Write out the rows from the very first one down through the row containing "18,155 (111, 1004)", including both of them, without changing a thing.

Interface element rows

━━━━━━━━━━━━━━━━

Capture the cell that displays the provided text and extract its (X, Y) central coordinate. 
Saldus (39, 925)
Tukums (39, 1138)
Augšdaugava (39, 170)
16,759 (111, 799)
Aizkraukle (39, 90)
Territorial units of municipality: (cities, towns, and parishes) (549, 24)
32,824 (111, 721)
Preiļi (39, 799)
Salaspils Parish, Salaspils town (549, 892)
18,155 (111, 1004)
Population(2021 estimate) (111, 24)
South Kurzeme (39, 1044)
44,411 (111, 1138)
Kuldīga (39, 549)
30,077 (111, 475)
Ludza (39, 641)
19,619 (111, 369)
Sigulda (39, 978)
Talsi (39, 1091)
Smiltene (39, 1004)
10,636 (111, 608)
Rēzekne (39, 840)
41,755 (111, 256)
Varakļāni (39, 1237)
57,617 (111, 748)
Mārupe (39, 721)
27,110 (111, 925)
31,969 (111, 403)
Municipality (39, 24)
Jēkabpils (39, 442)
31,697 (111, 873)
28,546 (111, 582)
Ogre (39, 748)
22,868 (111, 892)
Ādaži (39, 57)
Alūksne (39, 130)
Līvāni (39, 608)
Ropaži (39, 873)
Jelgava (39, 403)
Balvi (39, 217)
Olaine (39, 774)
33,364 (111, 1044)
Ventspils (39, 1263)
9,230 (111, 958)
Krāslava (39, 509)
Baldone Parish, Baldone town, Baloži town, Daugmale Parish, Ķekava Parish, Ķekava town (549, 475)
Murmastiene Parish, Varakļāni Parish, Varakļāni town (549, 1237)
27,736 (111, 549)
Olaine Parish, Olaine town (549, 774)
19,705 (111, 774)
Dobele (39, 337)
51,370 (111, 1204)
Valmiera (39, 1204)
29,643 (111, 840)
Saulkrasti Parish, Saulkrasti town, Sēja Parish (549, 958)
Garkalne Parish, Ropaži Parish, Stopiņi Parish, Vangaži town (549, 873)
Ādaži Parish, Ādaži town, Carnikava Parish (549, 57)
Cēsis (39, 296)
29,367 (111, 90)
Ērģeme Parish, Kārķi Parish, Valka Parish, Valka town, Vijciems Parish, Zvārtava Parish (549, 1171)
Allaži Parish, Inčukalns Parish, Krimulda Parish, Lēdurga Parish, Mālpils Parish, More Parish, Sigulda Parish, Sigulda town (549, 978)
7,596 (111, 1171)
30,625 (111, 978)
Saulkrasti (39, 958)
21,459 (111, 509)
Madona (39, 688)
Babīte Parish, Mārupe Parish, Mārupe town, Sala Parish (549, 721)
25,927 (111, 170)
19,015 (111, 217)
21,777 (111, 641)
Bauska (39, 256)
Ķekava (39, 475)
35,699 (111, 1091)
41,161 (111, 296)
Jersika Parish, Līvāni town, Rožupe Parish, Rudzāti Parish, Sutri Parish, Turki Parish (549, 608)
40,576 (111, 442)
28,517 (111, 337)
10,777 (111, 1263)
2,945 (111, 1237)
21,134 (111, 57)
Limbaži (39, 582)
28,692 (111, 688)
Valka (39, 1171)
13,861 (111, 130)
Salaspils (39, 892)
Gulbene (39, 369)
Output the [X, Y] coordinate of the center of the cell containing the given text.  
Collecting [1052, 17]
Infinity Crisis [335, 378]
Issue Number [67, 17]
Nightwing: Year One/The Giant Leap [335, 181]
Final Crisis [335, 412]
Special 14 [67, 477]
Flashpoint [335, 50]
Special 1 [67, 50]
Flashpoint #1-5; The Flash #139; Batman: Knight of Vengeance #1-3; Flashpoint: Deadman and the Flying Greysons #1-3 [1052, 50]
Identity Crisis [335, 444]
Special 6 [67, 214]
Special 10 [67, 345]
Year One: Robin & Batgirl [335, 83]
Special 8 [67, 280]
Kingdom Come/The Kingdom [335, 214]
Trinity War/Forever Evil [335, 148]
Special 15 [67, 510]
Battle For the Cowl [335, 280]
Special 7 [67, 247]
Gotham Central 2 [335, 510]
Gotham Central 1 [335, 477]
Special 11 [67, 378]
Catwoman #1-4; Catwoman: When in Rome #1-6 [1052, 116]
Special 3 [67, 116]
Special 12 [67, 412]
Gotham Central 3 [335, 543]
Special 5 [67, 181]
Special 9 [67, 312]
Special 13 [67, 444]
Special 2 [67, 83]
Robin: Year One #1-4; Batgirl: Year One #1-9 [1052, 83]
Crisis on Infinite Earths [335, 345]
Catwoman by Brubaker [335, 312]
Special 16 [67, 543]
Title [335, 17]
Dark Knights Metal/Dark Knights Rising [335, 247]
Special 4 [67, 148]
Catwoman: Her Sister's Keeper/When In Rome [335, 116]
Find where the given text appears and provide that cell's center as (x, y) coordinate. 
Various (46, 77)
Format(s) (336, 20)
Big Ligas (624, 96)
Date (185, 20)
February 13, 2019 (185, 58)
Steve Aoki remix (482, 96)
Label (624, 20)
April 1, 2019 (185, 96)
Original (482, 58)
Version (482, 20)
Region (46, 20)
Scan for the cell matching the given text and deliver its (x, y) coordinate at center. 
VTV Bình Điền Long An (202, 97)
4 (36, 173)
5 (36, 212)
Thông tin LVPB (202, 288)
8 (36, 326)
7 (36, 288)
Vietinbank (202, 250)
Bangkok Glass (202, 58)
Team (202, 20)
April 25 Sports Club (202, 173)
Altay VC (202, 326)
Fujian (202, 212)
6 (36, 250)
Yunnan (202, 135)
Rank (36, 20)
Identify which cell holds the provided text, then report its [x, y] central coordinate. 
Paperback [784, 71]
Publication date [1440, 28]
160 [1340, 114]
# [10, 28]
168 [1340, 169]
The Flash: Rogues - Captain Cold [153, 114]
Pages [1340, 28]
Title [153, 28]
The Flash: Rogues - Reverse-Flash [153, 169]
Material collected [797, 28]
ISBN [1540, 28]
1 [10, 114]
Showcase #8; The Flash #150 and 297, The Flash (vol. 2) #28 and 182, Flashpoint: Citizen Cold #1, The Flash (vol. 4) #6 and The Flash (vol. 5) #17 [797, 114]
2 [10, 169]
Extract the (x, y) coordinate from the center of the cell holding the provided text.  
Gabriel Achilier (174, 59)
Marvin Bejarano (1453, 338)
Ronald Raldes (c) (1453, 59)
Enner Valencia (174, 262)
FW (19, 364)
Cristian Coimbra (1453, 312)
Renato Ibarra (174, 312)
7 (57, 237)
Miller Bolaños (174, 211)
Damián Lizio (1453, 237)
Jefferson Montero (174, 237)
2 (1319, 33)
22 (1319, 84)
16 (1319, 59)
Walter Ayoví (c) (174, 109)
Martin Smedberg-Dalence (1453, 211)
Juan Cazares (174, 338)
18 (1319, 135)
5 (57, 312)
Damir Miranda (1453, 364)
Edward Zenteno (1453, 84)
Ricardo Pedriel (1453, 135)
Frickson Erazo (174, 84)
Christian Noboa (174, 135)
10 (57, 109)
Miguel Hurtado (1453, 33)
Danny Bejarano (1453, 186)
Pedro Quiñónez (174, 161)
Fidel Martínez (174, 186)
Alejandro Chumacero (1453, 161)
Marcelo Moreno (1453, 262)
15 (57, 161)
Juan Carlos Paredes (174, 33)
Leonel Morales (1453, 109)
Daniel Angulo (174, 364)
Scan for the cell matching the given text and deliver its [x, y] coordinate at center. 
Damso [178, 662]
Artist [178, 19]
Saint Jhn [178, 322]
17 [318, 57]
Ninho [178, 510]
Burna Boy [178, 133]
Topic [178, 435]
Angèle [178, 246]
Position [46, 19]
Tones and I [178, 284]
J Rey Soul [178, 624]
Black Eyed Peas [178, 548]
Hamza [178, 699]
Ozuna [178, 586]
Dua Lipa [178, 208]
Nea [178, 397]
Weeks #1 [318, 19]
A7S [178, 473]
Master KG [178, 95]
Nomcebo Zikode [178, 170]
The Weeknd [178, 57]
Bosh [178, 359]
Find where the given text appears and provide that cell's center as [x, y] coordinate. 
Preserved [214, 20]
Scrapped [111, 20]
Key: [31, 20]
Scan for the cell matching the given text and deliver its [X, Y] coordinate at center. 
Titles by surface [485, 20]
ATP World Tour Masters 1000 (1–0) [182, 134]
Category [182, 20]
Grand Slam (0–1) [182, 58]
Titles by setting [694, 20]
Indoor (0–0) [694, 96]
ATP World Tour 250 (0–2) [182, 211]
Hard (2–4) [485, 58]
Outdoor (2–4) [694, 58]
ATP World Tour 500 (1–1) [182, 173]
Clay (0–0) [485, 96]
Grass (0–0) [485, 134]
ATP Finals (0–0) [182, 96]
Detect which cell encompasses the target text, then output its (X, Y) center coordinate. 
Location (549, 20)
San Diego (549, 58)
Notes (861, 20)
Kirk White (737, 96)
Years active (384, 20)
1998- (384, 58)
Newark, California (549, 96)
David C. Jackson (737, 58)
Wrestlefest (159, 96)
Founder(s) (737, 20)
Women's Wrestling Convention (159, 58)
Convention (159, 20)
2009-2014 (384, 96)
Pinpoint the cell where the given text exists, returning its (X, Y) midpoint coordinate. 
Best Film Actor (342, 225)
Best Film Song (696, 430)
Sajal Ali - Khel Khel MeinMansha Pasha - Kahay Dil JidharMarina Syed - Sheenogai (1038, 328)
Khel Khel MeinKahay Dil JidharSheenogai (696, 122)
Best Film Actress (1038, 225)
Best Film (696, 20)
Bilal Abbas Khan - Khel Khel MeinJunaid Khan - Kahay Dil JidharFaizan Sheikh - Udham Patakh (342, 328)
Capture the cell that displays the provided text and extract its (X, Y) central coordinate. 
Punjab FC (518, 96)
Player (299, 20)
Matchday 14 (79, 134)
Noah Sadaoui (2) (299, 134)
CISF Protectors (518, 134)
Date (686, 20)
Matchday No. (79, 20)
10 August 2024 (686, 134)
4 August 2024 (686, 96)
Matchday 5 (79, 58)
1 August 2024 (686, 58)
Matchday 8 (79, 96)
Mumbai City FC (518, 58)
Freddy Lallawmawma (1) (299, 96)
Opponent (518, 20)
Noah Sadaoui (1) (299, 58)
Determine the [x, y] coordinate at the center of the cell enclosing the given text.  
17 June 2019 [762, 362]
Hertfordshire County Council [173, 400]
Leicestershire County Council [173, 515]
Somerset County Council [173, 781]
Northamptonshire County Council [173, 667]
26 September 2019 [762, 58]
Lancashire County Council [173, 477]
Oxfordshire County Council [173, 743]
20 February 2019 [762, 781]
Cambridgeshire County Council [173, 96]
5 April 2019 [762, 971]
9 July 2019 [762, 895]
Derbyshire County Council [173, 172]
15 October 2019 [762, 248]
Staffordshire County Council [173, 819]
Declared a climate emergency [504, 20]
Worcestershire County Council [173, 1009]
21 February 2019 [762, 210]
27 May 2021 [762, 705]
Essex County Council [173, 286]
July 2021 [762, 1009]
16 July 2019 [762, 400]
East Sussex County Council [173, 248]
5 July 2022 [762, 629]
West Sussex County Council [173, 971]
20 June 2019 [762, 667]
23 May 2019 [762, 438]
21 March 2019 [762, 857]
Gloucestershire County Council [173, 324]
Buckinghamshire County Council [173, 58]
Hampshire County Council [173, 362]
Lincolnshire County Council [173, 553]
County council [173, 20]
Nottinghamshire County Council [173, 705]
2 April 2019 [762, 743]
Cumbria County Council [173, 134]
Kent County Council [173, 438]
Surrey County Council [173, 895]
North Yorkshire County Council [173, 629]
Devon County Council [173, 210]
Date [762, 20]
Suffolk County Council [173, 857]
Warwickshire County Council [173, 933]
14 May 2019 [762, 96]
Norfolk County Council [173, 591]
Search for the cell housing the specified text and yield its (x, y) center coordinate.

━━━━━━━━━━━━━━━━

Correct response:
Capture the cell that displays the provided text and extract its (X, Y) central coordinate. 
Saldus (39, 925)
Tukums (39, 1138)
Augšdaugava (39, 170)
16,759 (111, 799)
Aizkraukle (39, 90)
Territorial units of municipality: (cities, towns, and parishes) (549, 24)
32,824 (111, 721)
Preiļi (39, 799)
Salaspils Parish, Salaspils town (549, 892)
18,155 (111, 1004)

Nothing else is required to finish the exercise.